EXERCISE GOAL: Please identify every line in the material below that contains the word "trophy" and copy each of those lines in full.
>> BEGIN
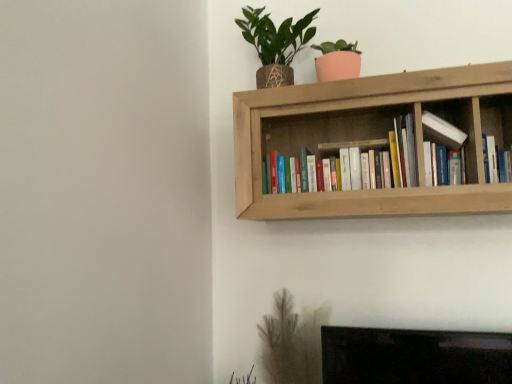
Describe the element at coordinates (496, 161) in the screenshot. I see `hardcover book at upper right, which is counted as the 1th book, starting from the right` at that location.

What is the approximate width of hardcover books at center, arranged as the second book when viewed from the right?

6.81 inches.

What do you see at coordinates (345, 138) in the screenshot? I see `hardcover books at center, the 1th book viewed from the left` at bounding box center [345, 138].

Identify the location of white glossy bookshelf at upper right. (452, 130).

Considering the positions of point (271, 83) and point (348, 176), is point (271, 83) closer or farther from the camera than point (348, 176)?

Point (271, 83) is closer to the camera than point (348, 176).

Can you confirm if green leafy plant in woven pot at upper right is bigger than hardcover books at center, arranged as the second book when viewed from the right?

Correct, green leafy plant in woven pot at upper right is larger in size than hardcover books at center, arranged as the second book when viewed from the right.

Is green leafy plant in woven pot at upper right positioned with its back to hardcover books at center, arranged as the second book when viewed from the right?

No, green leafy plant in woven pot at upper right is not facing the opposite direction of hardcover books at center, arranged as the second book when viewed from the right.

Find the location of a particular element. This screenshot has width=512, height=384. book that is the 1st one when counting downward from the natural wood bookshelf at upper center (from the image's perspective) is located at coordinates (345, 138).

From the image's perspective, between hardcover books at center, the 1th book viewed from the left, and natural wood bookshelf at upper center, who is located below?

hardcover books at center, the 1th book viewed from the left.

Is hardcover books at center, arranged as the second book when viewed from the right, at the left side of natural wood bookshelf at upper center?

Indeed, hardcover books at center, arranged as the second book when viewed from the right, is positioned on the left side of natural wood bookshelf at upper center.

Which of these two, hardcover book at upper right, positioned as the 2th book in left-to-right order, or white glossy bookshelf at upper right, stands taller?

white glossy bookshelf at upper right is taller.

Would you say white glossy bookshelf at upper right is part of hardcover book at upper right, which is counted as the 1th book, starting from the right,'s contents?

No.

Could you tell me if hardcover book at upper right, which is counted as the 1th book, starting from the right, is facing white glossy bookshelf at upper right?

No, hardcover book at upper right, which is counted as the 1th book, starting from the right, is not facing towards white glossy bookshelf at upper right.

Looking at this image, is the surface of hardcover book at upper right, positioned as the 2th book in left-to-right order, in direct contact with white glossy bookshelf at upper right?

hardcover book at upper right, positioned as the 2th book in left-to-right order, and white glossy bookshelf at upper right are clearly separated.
>> END
>> BEGIN
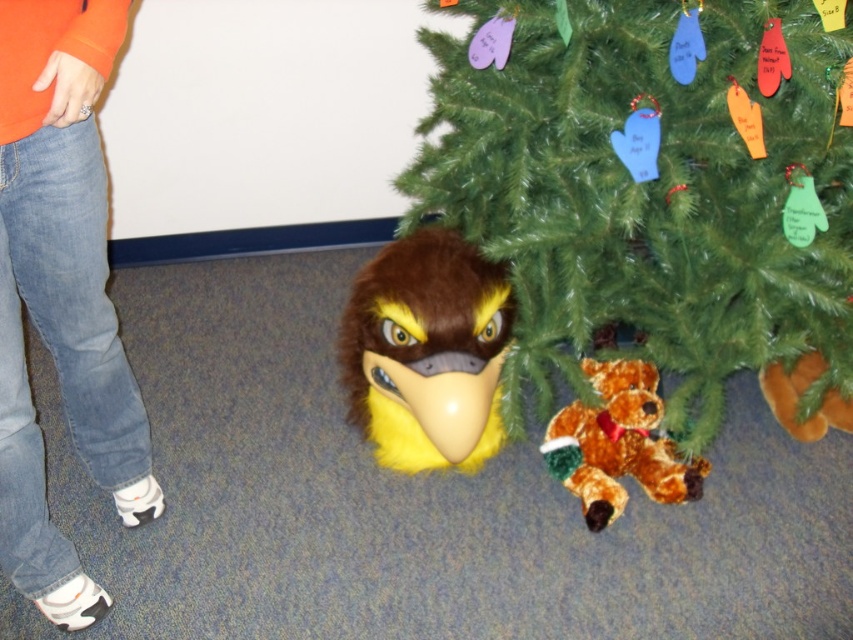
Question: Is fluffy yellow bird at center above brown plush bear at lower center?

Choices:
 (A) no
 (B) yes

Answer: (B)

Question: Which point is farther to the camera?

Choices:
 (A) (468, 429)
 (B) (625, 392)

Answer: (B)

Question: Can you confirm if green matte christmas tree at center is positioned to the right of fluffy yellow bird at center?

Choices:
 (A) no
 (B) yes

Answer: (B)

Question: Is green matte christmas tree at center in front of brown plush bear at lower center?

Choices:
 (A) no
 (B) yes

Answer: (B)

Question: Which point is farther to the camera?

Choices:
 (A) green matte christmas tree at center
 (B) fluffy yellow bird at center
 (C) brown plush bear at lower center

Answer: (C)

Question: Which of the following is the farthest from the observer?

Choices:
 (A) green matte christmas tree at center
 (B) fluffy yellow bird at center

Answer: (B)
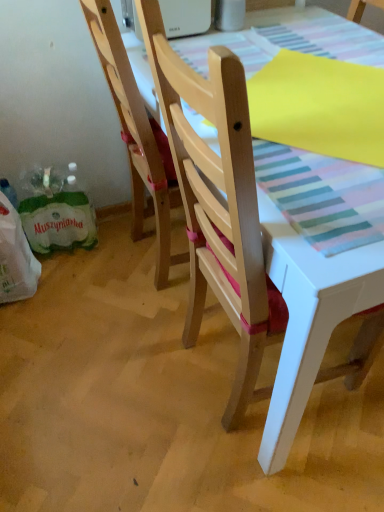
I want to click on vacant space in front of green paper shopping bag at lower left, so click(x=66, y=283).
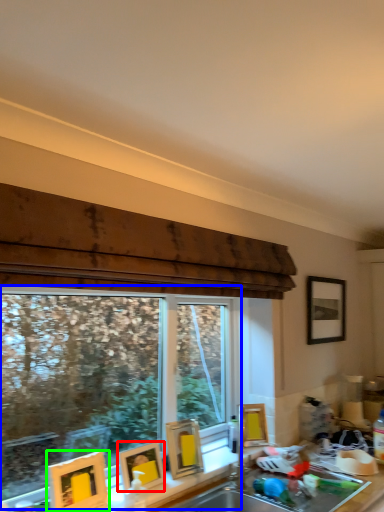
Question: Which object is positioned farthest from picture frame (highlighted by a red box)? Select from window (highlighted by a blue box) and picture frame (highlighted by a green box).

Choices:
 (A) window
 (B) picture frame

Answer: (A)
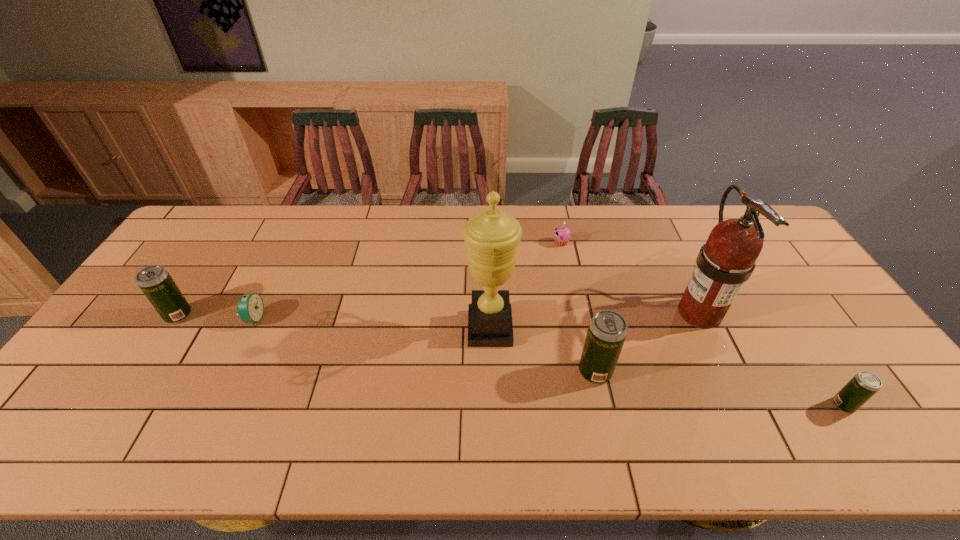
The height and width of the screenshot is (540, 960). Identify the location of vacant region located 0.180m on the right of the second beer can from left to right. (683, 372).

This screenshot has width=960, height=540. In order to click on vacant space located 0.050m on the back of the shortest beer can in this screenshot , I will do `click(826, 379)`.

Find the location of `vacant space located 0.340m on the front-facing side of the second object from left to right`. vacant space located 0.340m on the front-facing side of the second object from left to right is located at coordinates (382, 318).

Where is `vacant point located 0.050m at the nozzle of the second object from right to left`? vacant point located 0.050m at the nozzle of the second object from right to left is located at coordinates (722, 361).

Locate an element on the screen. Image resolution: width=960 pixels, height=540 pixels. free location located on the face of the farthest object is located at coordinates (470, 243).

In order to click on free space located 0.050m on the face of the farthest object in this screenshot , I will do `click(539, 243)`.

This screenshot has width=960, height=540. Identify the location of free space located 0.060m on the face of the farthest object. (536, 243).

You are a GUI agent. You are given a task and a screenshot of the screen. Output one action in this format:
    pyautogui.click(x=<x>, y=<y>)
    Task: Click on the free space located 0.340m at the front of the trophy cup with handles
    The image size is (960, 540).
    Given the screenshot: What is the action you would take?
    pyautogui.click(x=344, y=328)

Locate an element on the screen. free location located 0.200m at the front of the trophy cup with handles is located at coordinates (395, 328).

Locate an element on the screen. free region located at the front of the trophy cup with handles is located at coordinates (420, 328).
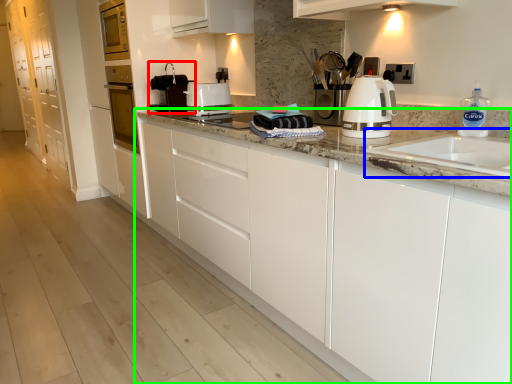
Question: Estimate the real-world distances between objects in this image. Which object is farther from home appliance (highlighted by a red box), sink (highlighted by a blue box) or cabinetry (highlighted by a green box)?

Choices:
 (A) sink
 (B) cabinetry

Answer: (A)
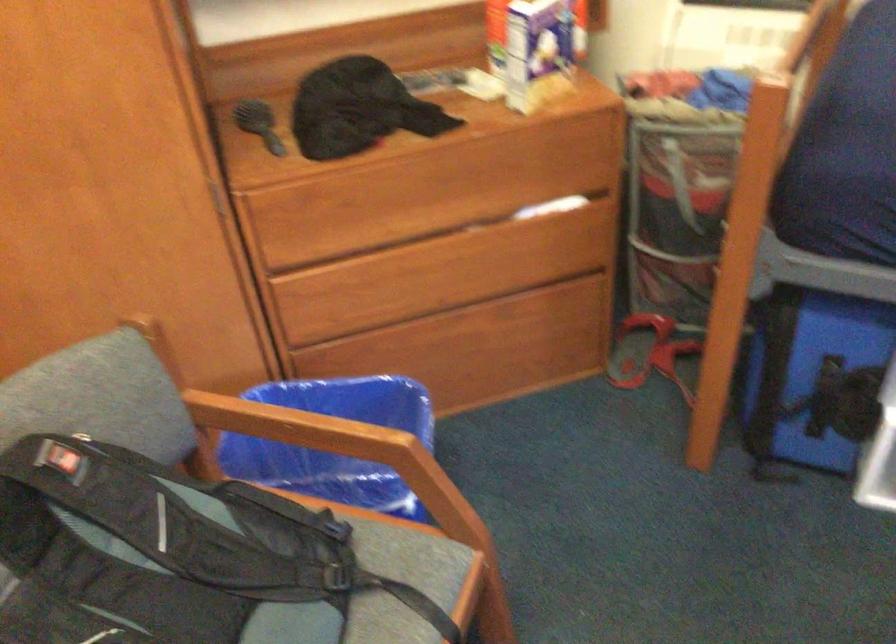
>> END
>> BEGIN
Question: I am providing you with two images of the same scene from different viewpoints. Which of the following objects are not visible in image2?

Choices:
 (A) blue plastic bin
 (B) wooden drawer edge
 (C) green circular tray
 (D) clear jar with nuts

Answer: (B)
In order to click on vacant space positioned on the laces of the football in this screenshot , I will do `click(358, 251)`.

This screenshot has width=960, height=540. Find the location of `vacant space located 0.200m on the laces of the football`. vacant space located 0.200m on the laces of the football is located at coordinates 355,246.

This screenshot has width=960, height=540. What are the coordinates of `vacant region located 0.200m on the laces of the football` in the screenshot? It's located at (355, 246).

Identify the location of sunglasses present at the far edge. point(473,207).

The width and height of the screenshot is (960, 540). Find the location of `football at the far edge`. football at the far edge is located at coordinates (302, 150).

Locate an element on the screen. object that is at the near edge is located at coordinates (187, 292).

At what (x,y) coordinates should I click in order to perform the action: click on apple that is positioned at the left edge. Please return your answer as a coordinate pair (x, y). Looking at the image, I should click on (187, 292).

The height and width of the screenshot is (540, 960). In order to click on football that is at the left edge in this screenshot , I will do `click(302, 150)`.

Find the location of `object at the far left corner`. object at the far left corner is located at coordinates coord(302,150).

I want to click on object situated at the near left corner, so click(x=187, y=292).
>> END
RESULT OF THE TASK:
    Task: Click on the free space located 0.340m at the front of the trophy cup with handles
Locate an element on the screen. free location located 0.200m at the front of the trophy cup with handles is located at coordinates (395, 328).
Locate an element on the screen. free region located at the front of the trophy cup with handles is located at coordinates (420, 328).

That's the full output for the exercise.